START THE DATA

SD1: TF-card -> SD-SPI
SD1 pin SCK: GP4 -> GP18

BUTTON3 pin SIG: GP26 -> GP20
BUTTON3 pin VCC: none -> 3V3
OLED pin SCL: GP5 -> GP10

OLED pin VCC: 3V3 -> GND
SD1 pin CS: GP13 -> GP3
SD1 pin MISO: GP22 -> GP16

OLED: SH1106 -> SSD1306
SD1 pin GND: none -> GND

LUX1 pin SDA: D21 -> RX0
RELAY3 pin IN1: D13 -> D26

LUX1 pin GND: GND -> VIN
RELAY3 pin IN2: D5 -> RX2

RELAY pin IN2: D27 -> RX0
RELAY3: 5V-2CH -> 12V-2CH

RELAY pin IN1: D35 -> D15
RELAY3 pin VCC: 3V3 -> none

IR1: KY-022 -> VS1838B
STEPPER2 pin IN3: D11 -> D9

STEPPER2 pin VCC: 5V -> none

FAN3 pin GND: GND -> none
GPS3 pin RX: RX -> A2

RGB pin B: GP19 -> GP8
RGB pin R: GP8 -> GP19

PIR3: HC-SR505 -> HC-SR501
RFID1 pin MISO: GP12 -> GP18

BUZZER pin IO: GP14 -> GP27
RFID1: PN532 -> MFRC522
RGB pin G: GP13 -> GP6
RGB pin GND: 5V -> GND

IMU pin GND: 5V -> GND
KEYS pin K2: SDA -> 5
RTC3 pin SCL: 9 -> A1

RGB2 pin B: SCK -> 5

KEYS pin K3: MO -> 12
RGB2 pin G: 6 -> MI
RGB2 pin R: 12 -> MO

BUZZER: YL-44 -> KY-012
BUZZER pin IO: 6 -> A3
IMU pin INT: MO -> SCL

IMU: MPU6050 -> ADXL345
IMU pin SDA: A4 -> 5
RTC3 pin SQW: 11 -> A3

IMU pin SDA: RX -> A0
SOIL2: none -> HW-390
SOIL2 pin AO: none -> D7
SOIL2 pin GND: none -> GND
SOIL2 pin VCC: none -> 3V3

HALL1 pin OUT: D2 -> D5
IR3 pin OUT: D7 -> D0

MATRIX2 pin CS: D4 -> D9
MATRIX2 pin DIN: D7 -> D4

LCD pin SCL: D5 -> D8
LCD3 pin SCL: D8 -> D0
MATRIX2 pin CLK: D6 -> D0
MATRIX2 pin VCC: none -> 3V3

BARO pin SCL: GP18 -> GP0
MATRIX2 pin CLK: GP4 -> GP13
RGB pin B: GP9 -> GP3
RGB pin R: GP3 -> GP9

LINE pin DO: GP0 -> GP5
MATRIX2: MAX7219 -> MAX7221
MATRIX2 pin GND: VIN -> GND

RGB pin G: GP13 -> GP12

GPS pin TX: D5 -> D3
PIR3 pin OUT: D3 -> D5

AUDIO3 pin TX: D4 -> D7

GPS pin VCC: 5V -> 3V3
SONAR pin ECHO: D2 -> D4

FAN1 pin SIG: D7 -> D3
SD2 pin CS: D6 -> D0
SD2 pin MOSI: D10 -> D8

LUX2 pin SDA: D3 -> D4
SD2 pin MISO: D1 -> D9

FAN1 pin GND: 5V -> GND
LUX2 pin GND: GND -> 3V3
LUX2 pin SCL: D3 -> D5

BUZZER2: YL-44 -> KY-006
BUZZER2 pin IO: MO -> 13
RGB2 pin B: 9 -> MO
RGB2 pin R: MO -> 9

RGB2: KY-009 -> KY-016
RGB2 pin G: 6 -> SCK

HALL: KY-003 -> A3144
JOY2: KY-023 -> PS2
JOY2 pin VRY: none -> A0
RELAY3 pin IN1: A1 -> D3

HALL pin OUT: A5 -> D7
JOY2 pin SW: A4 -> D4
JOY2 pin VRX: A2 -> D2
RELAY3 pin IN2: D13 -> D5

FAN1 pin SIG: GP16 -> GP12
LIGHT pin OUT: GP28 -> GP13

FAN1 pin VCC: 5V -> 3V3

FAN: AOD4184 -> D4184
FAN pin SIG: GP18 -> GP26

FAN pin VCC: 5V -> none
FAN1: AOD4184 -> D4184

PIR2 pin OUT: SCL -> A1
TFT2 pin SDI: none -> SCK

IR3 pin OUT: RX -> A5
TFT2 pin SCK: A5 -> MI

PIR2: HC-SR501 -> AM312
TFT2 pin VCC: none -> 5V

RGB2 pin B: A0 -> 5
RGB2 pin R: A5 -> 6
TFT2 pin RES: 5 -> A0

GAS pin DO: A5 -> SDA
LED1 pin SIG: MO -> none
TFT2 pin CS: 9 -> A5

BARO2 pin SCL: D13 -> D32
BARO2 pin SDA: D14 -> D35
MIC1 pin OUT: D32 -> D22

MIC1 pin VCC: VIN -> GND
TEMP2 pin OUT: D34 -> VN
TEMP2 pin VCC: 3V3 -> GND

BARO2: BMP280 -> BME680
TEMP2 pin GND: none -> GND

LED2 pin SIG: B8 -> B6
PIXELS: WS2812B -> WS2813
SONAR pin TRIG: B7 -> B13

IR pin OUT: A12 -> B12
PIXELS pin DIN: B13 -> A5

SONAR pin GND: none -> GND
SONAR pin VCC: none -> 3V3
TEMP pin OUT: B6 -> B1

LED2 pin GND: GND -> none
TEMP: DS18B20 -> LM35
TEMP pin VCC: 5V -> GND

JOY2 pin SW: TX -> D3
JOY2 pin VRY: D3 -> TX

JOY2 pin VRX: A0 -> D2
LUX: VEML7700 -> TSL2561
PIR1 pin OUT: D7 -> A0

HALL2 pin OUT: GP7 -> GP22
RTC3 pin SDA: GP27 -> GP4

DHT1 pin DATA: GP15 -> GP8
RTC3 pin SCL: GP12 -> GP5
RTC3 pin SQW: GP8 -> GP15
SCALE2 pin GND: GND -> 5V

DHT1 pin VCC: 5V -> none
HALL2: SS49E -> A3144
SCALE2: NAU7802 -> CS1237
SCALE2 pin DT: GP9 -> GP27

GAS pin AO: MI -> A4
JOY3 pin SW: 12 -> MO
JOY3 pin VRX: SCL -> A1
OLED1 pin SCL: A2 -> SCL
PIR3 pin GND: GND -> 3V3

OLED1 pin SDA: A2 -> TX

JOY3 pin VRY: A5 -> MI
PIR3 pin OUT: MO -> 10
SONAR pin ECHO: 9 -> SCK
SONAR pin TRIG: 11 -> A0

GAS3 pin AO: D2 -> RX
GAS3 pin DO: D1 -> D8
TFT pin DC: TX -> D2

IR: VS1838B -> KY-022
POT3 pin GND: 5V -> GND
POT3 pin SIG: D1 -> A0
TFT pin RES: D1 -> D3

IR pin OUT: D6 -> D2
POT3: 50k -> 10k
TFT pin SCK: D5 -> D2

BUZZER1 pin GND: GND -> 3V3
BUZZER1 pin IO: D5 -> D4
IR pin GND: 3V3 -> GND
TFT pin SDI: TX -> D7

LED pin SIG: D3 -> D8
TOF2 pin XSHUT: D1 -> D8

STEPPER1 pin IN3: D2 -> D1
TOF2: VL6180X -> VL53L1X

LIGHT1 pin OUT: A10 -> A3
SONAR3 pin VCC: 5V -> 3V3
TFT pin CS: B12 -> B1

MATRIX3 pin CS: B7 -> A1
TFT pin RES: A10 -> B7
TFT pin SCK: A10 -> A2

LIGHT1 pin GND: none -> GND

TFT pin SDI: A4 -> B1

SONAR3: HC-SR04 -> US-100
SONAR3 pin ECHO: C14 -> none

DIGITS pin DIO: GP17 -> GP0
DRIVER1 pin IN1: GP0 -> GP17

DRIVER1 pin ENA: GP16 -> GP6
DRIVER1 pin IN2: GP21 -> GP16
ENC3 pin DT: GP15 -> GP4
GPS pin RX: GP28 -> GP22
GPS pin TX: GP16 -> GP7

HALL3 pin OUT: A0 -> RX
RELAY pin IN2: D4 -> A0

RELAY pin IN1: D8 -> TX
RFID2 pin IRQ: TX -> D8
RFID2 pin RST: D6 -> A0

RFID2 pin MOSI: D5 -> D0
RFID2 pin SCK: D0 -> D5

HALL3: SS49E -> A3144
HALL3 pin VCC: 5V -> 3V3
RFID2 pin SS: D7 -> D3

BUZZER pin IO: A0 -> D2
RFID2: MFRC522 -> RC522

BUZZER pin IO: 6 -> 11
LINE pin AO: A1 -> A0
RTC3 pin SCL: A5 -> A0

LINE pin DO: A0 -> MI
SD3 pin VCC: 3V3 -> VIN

END THE DATA

▶ **TASK TO COMPLETE**
All lines above between those holding "FAN pin SIG: GP18 -> GP26" and "SONAR pin VCC: none -> 3V3", inclusive, must be set down unchanged, and no other line may be included.

▶ **ANSWER FOR THIS EXERCISE**
FAN pin SIG: GP18 -> GP26

FAN pin VCC: 5V -> none
FAN1: AOD4184 -> D4184

PIR2 pin OUT: SCL -> A1
TFT2 pin SDI: none -> SCK

IR3 pin OUT: RX -> A5
TFT2 pin SCK: A5 -> MI

PIR2: HC-SR501 -> AM312
TFT2 pin VCC: none -> 5V

RGB2 pin B: A0 -> 5
RGB2 pin R: A5 -> 6
TFT2 pin RES: 5 -> A0

GAS pin DO: A5 -> SDA
LED1 pin SIG: MO -> none
TFT2 pin CS: 9 -> A5

BARO2 pin SCL: D13 -> D32
BARO2 pin SDA: D14 -> D35
MIC1 pin OUT: D32 -> D22

MIC1 pin VCC: VIN -> GND
TEMP2 pin OUT: D34 -> VN
TEMP2 pin VCC: 3V3 -> GND

BARO2: BMP280 -> BME680
TEMP2 pin GND: none -> GND

LED2 pin SIG: B8 -> B6
PIXELS: WS2812B -> WS2813
SONAR pin TRIG: B7 -> B13

IR pin OUT: A12 -> B12
PIXELS pin DIN: B13 -> A5

SONAR pin GND: none -> GND
SONAR pin VCC: none -> 3V3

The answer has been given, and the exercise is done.